### Recorded information

□ □ □

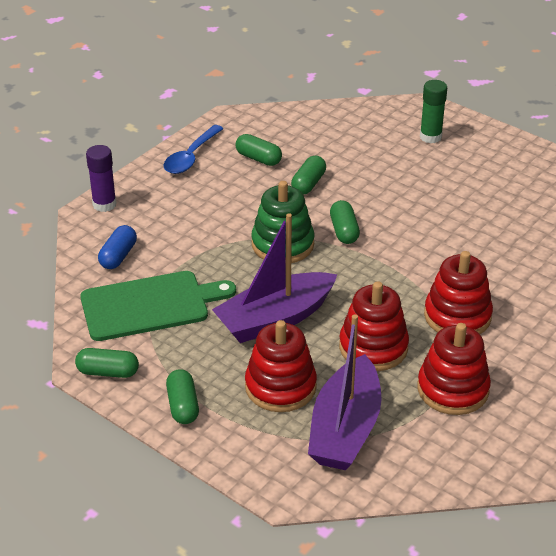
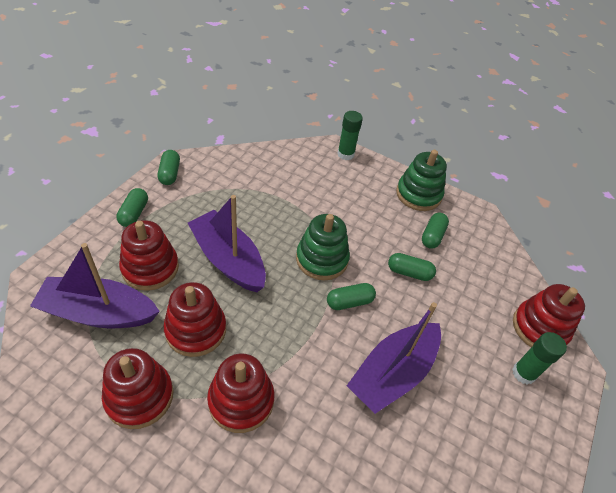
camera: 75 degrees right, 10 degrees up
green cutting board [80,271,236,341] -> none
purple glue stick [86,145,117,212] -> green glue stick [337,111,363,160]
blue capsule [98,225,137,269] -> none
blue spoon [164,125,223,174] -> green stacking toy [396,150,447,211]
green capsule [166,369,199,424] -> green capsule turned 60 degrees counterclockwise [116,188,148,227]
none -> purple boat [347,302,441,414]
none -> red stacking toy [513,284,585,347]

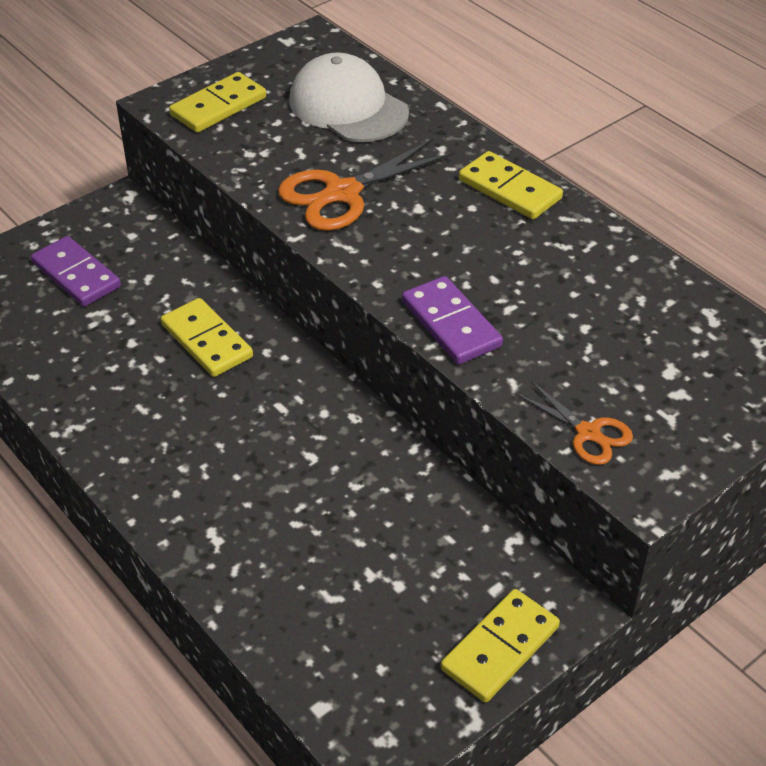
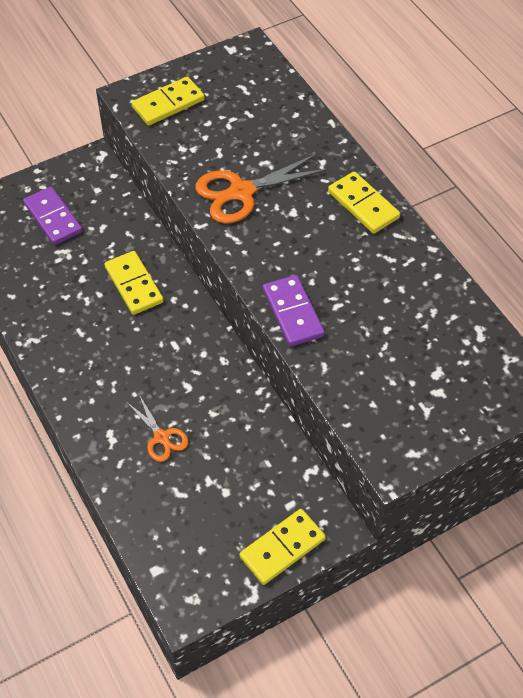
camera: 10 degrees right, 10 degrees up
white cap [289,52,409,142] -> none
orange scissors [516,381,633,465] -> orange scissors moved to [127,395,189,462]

□ □ □

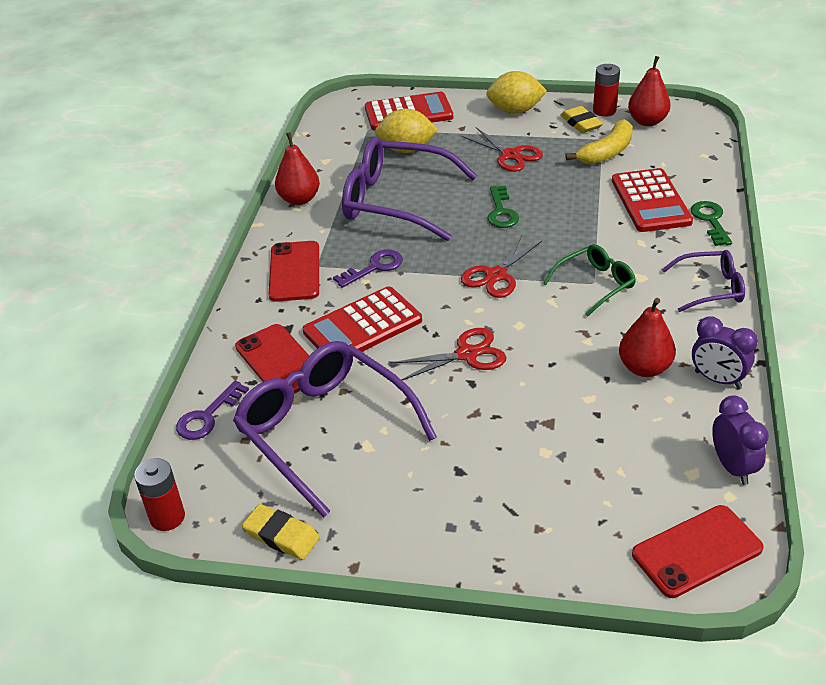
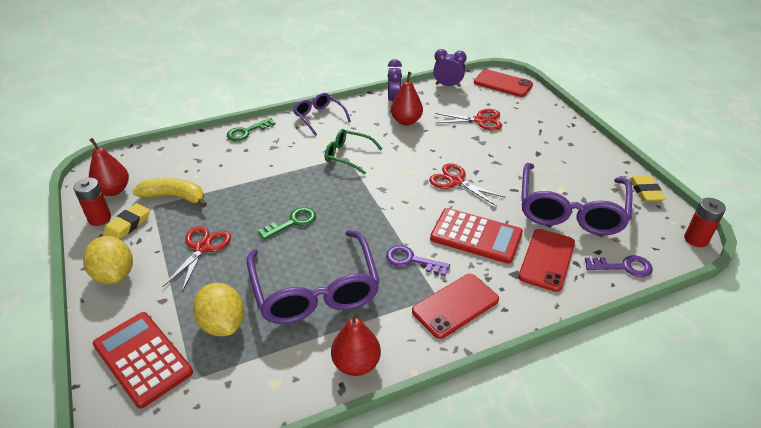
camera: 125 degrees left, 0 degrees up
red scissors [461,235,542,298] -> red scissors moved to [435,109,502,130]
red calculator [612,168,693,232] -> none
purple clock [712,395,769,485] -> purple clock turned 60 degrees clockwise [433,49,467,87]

□ □ □

### Activity
Where does "camera" occur in the data? Copy each line that has it.

### Solution for this exercise
camera: 75 degrees right, 10 degrees up
camera: 10 degrees right, 10 degrees up
camera: 125 degrees left, 0 degrees up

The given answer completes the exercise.